--- Exercise materials ---
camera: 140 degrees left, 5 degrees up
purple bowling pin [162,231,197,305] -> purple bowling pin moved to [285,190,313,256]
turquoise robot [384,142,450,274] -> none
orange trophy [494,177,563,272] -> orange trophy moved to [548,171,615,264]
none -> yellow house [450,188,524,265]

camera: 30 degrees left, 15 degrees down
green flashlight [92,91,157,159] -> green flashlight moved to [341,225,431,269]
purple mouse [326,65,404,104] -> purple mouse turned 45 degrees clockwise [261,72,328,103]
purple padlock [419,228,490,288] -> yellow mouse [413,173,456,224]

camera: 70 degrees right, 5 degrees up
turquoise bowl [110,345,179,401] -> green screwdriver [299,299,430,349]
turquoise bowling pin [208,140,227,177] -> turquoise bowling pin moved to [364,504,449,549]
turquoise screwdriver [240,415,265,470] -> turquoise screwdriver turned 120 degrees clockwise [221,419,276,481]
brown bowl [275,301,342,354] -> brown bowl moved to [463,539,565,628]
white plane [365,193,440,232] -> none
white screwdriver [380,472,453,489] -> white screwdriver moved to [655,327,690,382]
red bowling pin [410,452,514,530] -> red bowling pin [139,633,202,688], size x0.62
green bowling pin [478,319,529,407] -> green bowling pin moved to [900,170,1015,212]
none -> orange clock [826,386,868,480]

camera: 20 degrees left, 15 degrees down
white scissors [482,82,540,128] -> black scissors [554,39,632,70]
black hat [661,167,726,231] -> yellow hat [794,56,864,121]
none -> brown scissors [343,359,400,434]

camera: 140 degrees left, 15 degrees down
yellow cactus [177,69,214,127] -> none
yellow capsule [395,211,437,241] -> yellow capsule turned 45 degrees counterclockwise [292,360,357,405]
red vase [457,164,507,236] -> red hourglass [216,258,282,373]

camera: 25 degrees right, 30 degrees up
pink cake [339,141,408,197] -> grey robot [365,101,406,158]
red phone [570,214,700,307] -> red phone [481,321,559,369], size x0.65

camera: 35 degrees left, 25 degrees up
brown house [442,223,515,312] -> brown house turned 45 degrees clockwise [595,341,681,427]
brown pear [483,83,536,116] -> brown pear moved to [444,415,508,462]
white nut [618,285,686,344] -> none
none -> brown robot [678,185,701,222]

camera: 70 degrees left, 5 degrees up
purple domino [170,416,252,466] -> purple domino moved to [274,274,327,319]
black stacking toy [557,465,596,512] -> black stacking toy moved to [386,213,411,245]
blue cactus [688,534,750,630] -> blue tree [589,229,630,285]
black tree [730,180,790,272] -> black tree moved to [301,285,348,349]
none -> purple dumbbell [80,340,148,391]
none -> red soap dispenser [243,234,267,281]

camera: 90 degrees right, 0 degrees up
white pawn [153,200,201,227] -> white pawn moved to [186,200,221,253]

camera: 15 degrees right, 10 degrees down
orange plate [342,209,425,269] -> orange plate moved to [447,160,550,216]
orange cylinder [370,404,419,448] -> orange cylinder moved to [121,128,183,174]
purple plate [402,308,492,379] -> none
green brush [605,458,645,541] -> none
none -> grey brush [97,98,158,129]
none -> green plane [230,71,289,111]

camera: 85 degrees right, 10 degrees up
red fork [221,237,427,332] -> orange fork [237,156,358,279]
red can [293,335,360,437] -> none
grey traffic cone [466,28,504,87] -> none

--- The task ---
Transcribe the listing shown above in full and without change.

--- Written reply ---
camera: 140 degrees left, 5 degrees up
purple bowling pin [162,231,197,305] -> purple bowling pin moved to [285,190,313,256]
turquoise robot [384,142,450,274] -> none
orange trophy [494,177,563,272] -> orange trophy moved to [548,171,615,264]
none -> yellow house [450,188,524,265]

camera: 30 degrees left, 15 degrees down
green flashlight [92,91,157,159] -> green flashlight moved to [341,225,431,269]
purple mouse [326,65,404,104] -> purple mouse turned 45 degrees clockwise [261,72,328,103]
purple padlock [419,228,490,288] -> yellow mouse [413,173,456,224]

camera: 70 degrees right, 5 degrees up
turquoise bowl [110,345,179,401] -> green screwdriver [299,299,430,349]
turquoise bowling pin [208,140,227,177] -> turquoise bowling pin moved to [364,504,449,549]
turquoise screwdriver [240,415,265,470] -> turquoise screwdriver turned 120 degrees clockwise [221,419,276,481]
brown bowl [275,301,342,354] -> brown bowl moved to [463,539,565,628]
white plane [365,193,440,232] -> none
white screwdriver [380,472,453,489] -> white screwdriver moved to [655,327,690,382]
red bowling pin [410,452,514,530] -> red bowling pin [139,633,202,688], size x0.62
green bowling pin [478,319,529,407] -> green bowling pin moved to [900,170,1015,212]
none -> orange clock [826,386,868,480]

camera: 20 degrees left, 15 degrees down
white scissors [482,82,540,128] -> black scissors [554,39,632,70]
black hat [661,167,726,231] -> yellow hat [794,56,864,121]
none -> brown scissors [343,359,400,434]

camera: 140 degrees left, 15 degrees down
yellow cactus [177,69,214,127] -> none
yellow capsule [395,211,437,241] -> yellow capsule turned 45 degrees counterclockwise [292,360,357,405]
red vase [457,164,507,236] -> red hourglass [216,258,282,373]

camera: 25 degrees right, 30 degrees up
pink cake [339,141,408,197] -> grey robot [365,101,406,158]
red phone [570,214,700,307] -> red phone [481,321,559,369], size x0.65

camera: 35 degrees left, 25 degrees up
brown house [442,223,515,312] -> brown house turned 45 degrees clockwise [595,341,681,427]
brown pear [483,83,536,116] -> brown pear moved to [444,415,508,462]
white nut [618,285,686,344] -> none
none -> brown robot [678,185,701,222]

camera: 70 degrees left, 5 degrees up
purple domino [170,416,252,466] -> purple domino moved to [274,274,327,319]
black stacking toy [557,465,596,512] -> black stacking toy moved to [386,213,411,245]
blue cactus [688,534,750,630] -> blue tree [589,229,630,285]
black tree [730,180,790,272] -> black tree moved to [301,285,348,349]
none -> purple dumbbell [80,340,148,391]
none -> red soap dispenser [243,234,267,281]

camera: 90 degrees right, 0 degrees up
white pawn [153,200,201,227] -> white pawn moved to [186,200,221,253]

camera: 15 degrees right, 10 degrees down
orange plate [342,209,425,269] -> orange plate moved to [447,160,550,216]
orange cylinder [370,404,419,448] -> orange cylinder moved to [121,128,183,174]
purple plate [402,308,492,379] -> none
green brush [605,458,645,541] -> none
none -> grey brush [97,98,158,129]
none -> green plane [230,71,289,111]

camera: 85 degrees right, 10 degrees up
red fork [221,237,427,332] -> orange fork [237,156,358,279]
red can [293,335,360,437] -> none
grey traffic cone [466,28,504,87] -> none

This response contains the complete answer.